**Task objective:**
Below are some entries; write out each one of them exactly.

**Task inputs:**
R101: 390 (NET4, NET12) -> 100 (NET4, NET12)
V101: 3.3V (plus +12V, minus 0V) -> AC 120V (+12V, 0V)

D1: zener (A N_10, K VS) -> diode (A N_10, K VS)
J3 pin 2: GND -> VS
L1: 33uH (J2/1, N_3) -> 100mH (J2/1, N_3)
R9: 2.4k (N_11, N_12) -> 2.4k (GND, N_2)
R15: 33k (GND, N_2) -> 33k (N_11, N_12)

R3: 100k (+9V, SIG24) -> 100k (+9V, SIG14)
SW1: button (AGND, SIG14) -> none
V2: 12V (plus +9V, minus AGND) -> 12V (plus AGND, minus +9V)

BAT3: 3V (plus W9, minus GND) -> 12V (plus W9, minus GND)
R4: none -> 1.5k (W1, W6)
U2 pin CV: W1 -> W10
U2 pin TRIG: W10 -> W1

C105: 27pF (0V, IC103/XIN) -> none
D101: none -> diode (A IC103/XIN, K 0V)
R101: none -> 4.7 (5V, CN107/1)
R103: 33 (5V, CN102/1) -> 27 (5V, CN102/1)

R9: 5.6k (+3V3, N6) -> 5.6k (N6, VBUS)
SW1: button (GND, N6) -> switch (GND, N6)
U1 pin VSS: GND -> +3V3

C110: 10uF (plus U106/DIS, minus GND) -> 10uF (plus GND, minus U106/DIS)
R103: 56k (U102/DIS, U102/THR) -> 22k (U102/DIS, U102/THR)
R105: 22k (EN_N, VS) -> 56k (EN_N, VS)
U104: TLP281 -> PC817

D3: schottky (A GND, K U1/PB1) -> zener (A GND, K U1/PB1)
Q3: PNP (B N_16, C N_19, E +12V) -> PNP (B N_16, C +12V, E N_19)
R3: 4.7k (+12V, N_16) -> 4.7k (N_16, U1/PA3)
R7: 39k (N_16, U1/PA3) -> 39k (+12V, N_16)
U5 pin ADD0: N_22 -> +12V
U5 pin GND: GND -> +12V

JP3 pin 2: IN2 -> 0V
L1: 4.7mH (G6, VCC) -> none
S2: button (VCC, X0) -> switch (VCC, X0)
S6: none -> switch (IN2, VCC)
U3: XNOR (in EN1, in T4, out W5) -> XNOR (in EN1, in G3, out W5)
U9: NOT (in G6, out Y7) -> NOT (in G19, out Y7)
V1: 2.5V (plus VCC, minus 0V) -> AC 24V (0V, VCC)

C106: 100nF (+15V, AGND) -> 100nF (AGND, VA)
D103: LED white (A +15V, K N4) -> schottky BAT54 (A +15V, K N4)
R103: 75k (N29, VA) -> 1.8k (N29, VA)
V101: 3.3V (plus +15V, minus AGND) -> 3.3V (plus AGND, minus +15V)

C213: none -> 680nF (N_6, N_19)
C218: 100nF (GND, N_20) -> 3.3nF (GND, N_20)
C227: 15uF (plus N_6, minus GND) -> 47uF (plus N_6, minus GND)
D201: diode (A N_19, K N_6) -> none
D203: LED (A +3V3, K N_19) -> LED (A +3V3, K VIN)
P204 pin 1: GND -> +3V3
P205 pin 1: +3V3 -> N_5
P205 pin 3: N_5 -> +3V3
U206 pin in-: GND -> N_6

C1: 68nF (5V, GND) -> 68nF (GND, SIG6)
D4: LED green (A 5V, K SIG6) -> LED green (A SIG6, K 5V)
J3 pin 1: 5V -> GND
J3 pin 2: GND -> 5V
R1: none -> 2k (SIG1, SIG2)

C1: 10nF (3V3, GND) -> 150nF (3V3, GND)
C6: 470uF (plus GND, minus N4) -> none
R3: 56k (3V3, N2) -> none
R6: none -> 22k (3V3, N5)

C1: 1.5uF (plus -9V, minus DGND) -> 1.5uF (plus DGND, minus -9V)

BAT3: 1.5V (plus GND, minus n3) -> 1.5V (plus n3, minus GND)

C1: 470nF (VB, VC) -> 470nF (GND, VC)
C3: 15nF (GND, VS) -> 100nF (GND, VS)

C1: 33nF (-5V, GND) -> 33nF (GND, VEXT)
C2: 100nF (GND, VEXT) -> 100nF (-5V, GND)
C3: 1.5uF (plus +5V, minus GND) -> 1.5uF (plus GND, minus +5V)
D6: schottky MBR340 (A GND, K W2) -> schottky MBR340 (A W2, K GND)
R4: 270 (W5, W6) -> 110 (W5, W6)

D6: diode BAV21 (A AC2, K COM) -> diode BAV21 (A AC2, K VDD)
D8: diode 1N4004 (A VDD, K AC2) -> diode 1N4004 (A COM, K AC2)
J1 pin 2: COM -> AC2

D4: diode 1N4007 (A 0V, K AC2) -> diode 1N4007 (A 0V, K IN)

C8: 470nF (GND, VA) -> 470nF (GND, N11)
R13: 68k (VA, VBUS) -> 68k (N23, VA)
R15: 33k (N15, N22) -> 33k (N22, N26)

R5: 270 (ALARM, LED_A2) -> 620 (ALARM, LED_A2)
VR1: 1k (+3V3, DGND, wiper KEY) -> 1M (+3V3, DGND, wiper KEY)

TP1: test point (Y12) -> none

**Output for this exercise:**
R101: 390 (NET4, NET12) -> 100 (NET4, NET12)
V101: 3.3V (plus +12V, minus 0V) -> AC 120V (+12V, 0V)

D1: zener (A N_10, K VS) -> diode (A N_10, K VS)
J3 pin 2: GND -> VS
L1: 33uH (J2/1, N_3) -> 100mH (J2/1, N_3)
R9: 2.4k (N_11, N_12) -> 2.4k (GND, N_2)
R15: 33k (GND, N_2) -> 33k (N_11, N_12)

R3: 100k (+9V, SIG24) -> 100k (+9V, SIG14)
SW1: button (AGND, SIG14) -> none
V2: 12V (plus +9V, minus AGND) -> 12V (plus AGND, minus +9V)

BAT3: 3V (plus W9, minus GND) -> 12V (plus W9, minus GND)
R4: none -> 1.5k (W1, W6)
U2 pin CV: W1 -> W10
U2 pin TRIG: W10 -> W1

C105: 27pF (0V, IC103/XIN) -> none
D101: none -> diode (A IC103/XIN, K 0V)
R101: none -> 4.7 (5V, CN107/1)
R103: 33 (5V, CN102/1) -> 27 (5V, CN102/1)

R9: 5.6k (+3V3, N6) -> 5.6k (N6, VBUS)
SW1: button (GND, N6) -> switch (GND, N6)
U1 pin VSS: GND -> +3V3

C110: 10uF (plus U106/DIS, minus GND) -> 10uF (plus GND, minus U106/DIS)
R103: 56k (U102/DIS, U102/THR) -> 22k (U102/DIS, U102/THR)
R105: 22k (EN_N, VS) -> 56k (EN_N, VS)
U104: TLP281 -> PC817

D3: schottky (A GND, K U1/PB1) -> zener (A GND, K U1/PB1)
Q3: PNP (B N_16, C N_19, E +12V) -> PNP (B N_16, C +12V, E N_19)
R3: 4.7k (+12V, N_16) -> 4.7k (N_16, U1/PA3)
R7: 39k (N_16, U1/PA3) -> 39k (+12V, N_16)
U5 pin ADD0: N_22 -> +12V
U5 pin GND: GND -> +12V

JP3 pin 2: IN2 -> 0V
L1: 4.7mH (G6, VCC) -> none
S2: button (VCC, X0) -> switch (VCC, X0)
S6: none -> switch (IN2, VCC)
U3: XNOR (in EN1, in T4, out W5) -> XNOR (in EN1, in G3, out W5)
U9: NOT (in G6, out Y7) -> NOT (in G19, out Y7)
V1: 2.5V (plus VCC, minus 0V) -> AC 24V (0V, VCC)

C106: 100nF (+15V, AGND) -> 100nF (AGND, VA)
D103: LED white (A +15V, K N4) -> schottky BAT54 (A +15V, K N4)
R103: 75k (N29, VA) -> 1.8k (N29, VA)
V101: 3.3V (plus +15V, minus AGND) -> 3.3V (plus AGND, minus +15V)

C213: none -> 680nF (N_6, N_19)
C218: 100nF (GND, N_20) -> 3.3nF (GND, N_20)
C227: 15uF (plus N_6, minus GND) -> 47uF (plus N_6, minus GND)
D201: diode (A N_19, K N_6) -> none
D203: LED (A +3V3, K N_19) -> LED (A +3V3, K VIN)
P204 pin 1: GND -> +3V3
P205 pin 1: +3V3 -> N_5
P205 pin 3: N_5 -> +3V3
U206 pin in-: GND -> N_6

C1: 68nF (5V, GND) -> 68nF (GND, SIG6)
D4: LED green (A 5V, K SIG6) -> LED green (A SIG6, K 5V)
J3 pin 1: 5V -> GND
J3 pin 2: GND -> 5V
R1: none -> 2k (SIG1, SIG2)

C1: 10nF (3V3, GND) -> 150nF (3V3, GND)
C6: 470uF (plus GND, minus N4) -> none
R3: 56k (3V3, N2) -> none
R6: none -> 22k (3V3, N5)

C1: 1.5uF (plus -9V, minus DGND) -> 1.5uF (plus DGND, minus -9V)

BAT3: 1.5V (plus GND, minus n3) -> 1.5V (plus n3, minus GND)

C1: 470nF (VB, VC) -> 470nF (GND, VC)
C3: 15nF (GND, VS) -> 100nF (GND, VS)

C1: 33nF (-5V, GND) -> 33nF (GND, VEXT)
C2: 100nF (GND, VEXT) -> 100nF (-5V, GND)
C3: 1.5uF (plus +5V, minus GND) -> 1.5uF (plus GND, minus +5V)
D6: schottky MBR340 (A GND, K W2) -> schottky MBR340 (A W2, K GND)
R4: 270 (W5, W6) -> 110 (W5, W6)

D6: diode BAV21 (A AC2, K COM) -> diode BAV21 (A AC2, K VDD)
D8: diode 1N4004 (A VDD, K AC2) -> diode 1N4004 (A COM, K AC2)
J1 pin 2: COM -> AC2

D4: diode 1N4007 (A 0V, K AC2) -> diode 1N4007 (A 0V, K IN)

C8: 470nF (GND, VA) -> 470nF (GND, N11)
R13: 68k (VA, VBUS) -> 68k (N23, VA)
R15: 33k (N15, N22) -> 33k (N22, N26)

R5: 270 (ALARM, LED_A2) -> 620 (ALARM, LED_A2)
VR1: 1k (+3V3, DGND, wiper KEY) -> 1M (+3V3, DGND, wiper KEY)

TP1: test point (Y12) -> none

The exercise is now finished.